**DESCRIPTION OF THE TASK**
Take the line that contains "(522, 122) = (753, 248): yellow" as the first line and the final line of the records as the last; return exactly those lines and the lines between.

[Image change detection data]
------------------------------------
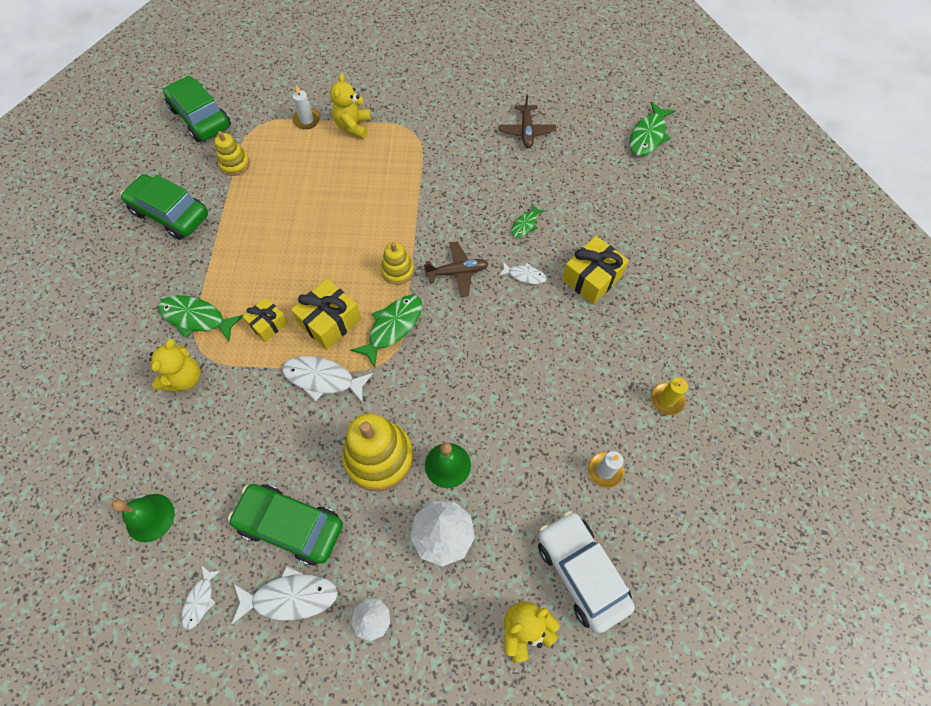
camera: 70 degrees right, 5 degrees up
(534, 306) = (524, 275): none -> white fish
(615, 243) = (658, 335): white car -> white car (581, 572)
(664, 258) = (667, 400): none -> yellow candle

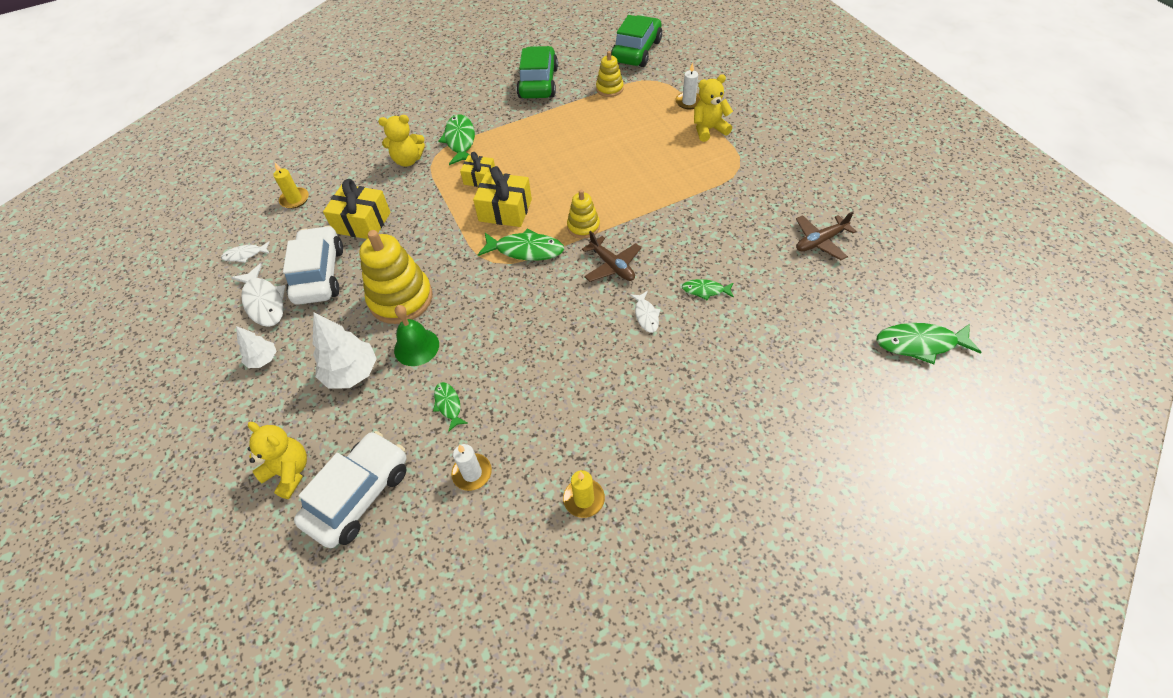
camera: 65 degrees right, 10 degrees down
(150, 517) = (295, 199): green bell -> yellow candle
(291, 526) = (319, 274): green car -> white car
(323, 379) = (451, 232): white fish -> none
(528, 462) = (448, 405): none -> green fish
(591, 278) = (684, 370): yellow gift -> yellow gift (362, 222)

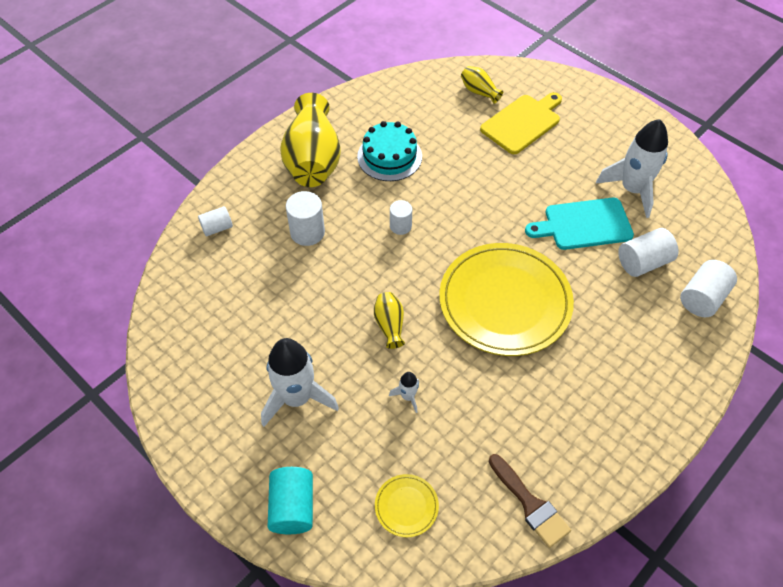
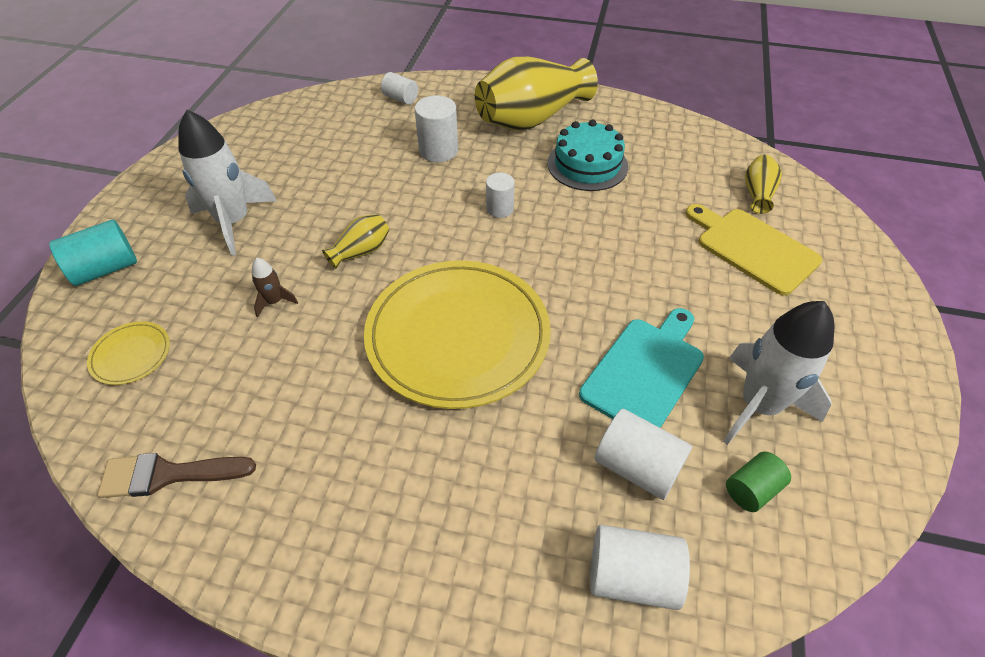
camera: 60 degrees right, 5 degrees down
(408, 396) = (274, 301): white rocket -> brown rocket
(522, 122) = (753, 248): yellow cutting board -> yellow cutting board turned 150 degrees counterclockwise
(530, 504) = (168, 474): brown brush -> brown brush turned 60 degrees clockwise
(584, 224) = (645, 371): turquoise cutting board -> turquoise cutting board turned 75 degrees clockwise
(679, 223) = (752, 489): none -> green cylinder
------------------------------------
**TASK ANSWER**
(522, 122) = (753, 248): yellow cutting board -> yellow cutting board turned 150 degrees counterclockwise
(530, 504) = (168, 474): brown brush -> brown brush turned 60 degrees clockwise
(584, 224) = (645, 371): turquoise cutting board -> turquoise cutting board turned 75 degrees clockwise
(679, 223) = (752, 489): none -> green cylinder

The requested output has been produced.